## DESCRIPTION OF THE TASK
Using the listing below, set down exactly the lines starting at the line that contains "gray semicircle: (858, 264)" and ending at the line that contains "orange trapezoid: (318, 310)", both included, and no others.

## DATASET
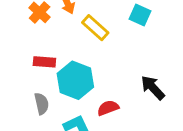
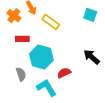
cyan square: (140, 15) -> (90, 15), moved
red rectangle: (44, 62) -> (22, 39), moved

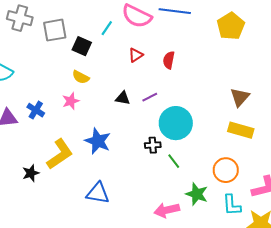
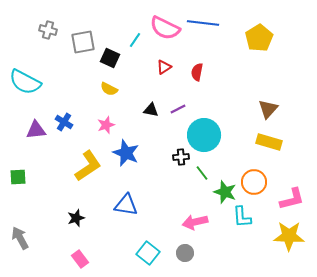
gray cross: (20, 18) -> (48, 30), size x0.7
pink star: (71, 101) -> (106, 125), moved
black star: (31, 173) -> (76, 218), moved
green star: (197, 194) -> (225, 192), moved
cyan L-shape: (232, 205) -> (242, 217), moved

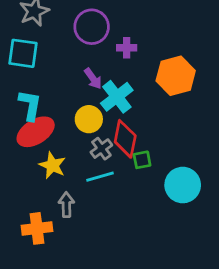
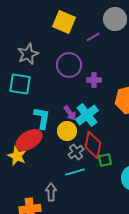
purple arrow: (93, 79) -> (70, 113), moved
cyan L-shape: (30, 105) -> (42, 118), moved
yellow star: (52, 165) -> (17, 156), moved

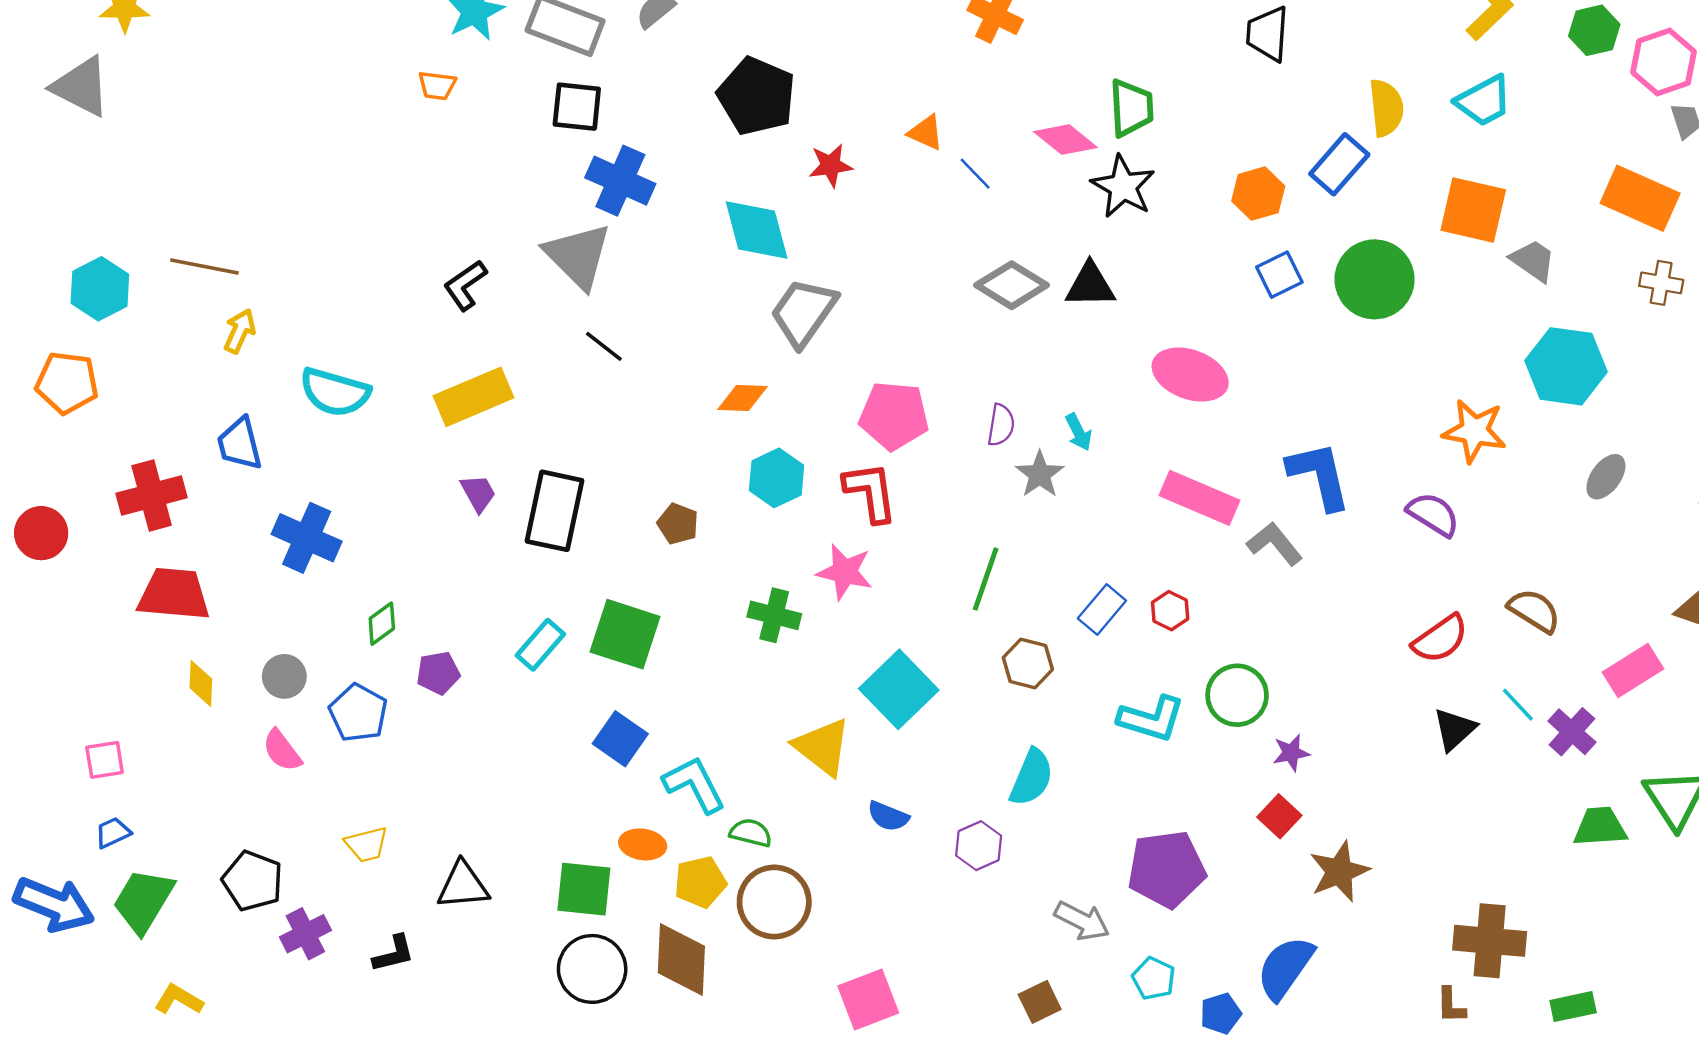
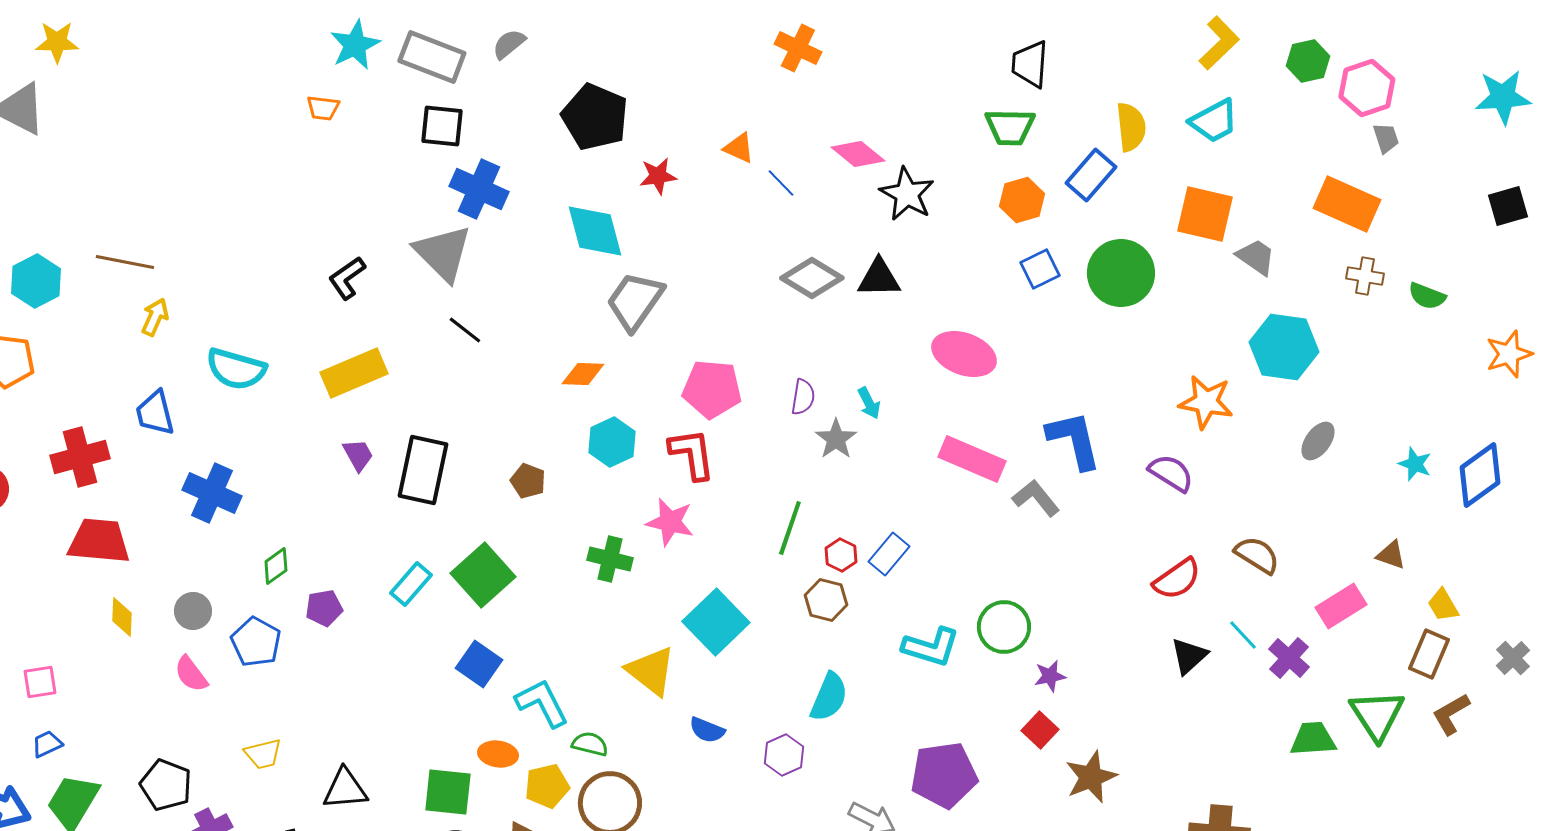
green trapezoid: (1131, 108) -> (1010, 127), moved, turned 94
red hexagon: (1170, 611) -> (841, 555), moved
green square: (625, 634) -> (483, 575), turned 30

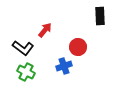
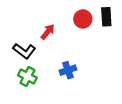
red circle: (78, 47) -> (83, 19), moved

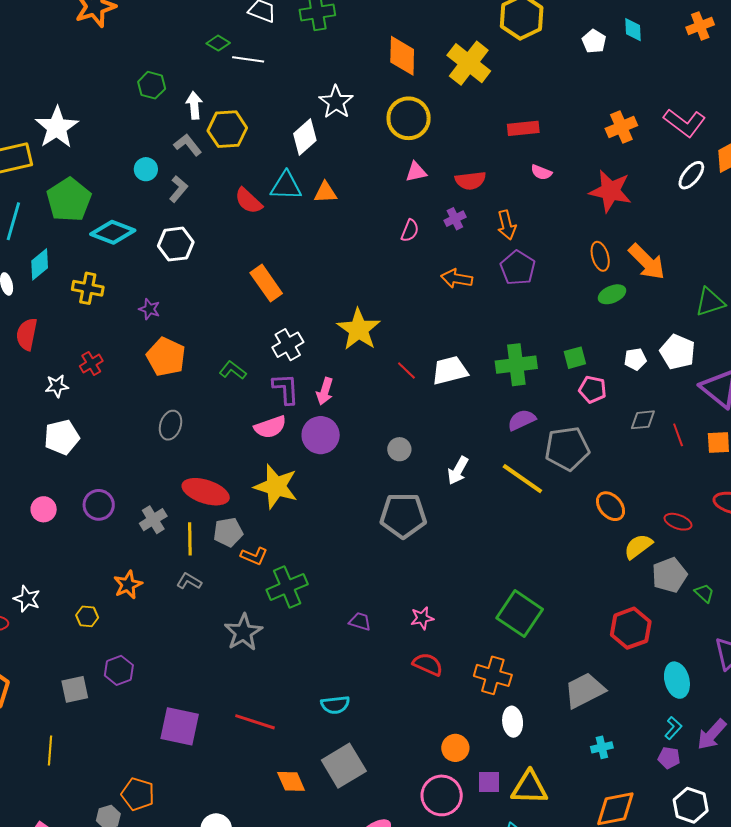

==

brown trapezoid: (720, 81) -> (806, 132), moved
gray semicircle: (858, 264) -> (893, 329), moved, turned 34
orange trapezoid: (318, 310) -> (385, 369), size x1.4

## OUTPUT OF THE EXERCISE
gray semicircle: (858, 264) -> (893, 329), moved, turned 34
orange trapezoid: (318, 310) -> (385, 369), size x1.4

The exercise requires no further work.